→ **EXERCISE GOAL**
Across the listing below, count the lines holding "moved". State the number and nothing more.

(Beginning of INPUT FOR THIS TASK)

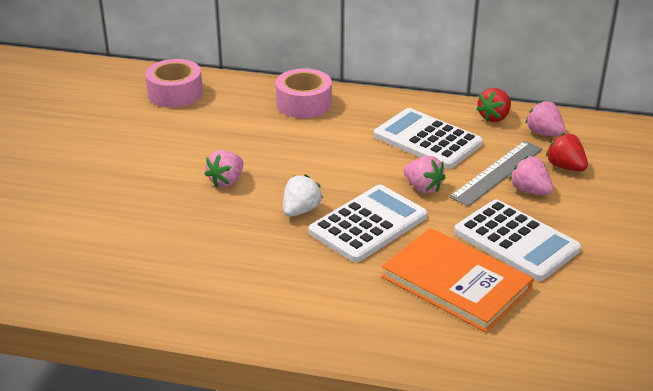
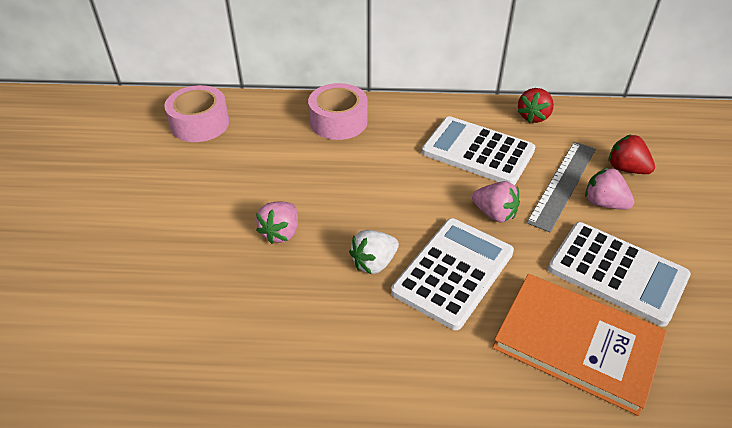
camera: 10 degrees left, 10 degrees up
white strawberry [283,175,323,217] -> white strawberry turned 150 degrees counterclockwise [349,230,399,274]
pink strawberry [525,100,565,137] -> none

(End of INPUT FOR THIS TASK)
(Beginning of INPUT FOR THIS TASK)

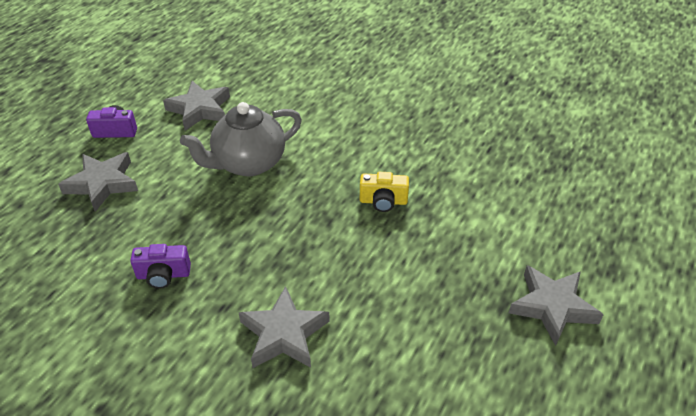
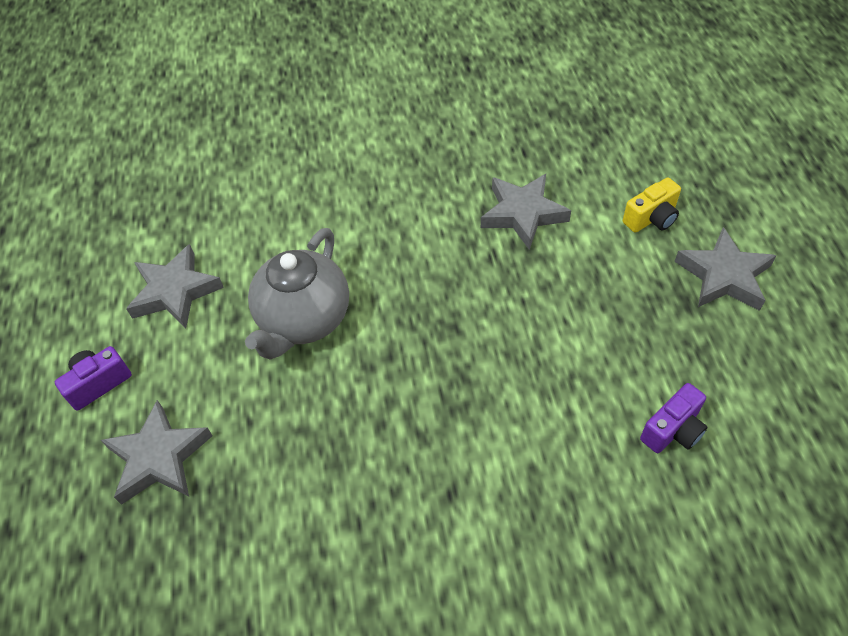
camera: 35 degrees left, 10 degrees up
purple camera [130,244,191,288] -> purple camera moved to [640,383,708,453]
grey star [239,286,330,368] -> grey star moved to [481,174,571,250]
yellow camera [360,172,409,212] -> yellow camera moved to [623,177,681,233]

(End of INPUT FOR THIS TASK)

→ **REPLY**
3